= Beginning of Section =

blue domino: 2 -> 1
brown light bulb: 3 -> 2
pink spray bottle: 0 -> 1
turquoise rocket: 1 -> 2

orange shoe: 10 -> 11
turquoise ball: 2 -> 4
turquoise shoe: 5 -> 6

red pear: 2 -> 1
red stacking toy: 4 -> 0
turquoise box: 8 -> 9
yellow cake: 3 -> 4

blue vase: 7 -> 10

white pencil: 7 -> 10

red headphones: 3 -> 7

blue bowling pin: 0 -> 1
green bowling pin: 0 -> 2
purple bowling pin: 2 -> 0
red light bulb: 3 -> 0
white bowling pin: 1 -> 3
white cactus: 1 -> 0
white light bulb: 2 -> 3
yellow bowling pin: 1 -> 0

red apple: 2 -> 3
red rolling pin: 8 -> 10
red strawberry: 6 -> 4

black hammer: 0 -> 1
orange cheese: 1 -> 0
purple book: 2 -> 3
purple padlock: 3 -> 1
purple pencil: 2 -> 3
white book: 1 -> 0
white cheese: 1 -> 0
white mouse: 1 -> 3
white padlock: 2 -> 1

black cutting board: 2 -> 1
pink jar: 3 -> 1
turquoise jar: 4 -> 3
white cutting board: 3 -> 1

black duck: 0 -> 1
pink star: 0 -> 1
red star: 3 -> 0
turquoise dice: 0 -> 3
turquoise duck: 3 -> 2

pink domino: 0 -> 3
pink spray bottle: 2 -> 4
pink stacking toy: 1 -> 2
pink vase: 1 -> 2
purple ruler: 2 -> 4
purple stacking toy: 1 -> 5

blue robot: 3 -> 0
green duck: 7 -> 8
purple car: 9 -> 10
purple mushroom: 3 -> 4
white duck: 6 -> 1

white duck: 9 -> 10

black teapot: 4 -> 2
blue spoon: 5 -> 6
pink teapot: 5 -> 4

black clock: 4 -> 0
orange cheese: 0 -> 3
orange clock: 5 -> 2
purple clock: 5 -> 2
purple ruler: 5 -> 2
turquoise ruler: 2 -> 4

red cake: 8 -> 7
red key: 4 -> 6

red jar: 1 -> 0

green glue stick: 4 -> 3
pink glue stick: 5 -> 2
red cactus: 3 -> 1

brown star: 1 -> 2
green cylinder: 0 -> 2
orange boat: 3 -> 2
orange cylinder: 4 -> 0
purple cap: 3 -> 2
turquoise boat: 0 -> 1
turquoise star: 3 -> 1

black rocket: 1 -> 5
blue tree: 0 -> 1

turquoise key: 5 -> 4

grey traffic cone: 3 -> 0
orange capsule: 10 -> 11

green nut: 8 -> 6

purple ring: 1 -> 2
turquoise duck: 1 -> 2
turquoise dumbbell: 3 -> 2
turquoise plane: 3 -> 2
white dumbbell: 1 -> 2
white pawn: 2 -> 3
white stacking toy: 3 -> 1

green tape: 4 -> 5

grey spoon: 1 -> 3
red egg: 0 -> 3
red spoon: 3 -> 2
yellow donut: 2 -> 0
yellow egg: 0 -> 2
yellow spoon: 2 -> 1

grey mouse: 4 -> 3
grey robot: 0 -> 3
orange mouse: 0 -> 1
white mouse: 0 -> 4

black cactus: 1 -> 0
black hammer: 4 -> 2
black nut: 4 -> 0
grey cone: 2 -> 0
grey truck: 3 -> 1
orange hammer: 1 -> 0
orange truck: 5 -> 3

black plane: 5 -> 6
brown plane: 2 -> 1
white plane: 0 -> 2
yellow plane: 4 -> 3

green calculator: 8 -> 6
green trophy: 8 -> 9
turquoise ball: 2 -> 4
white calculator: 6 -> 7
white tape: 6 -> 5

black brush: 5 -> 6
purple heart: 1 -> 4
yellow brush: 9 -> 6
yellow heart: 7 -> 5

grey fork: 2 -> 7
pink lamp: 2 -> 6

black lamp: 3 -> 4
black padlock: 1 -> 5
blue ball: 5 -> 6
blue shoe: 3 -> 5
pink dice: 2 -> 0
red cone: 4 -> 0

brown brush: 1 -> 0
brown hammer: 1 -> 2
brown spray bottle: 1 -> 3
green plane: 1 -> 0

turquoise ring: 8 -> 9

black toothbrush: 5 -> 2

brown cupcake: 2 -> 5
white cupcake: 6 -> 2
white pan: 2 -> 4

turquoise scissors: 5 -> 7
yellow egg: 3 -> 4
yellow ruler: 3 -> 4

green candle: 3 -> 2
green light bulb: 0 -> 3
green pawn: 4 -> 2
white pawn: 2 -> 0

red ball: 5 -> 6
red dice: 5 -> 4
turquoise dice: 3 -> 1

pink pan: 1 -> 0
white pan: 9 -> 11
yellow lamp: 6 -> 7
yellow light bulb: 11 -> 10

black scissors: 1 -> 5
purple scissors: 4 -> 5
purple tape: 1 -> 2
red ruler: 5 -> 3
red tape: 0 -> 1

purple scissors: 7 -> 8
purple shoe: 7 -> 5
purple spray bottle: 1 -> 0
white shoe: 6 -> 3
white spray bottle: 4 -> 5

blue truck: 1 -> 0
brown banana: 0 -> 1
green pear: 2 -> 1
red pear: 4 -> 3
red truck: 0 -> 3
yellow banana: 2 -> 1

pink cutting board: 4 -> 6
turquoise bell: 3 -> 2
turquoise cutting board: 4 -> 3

= End of Section =

Task objective:
Print exactly the lines above from the one with "turquoise ring: 8 -> 9" to the one with "green pawn: 4 -> 2", including both.

Answer section:
turquoise ring: 8 -> 9

black toothbrush: 5 -> 2

brown cupcake: 2 -> 5
white cupcake: 6 -> 2
white pan: 2 -> 4

turquoise scissors: 5 -> 7
yellow egg: 3 -> 4
yellow ruler: 3 -> 4

green candle: 3 -> 2
green light bulb: 0 -> 3
green pawn: 4 -> 2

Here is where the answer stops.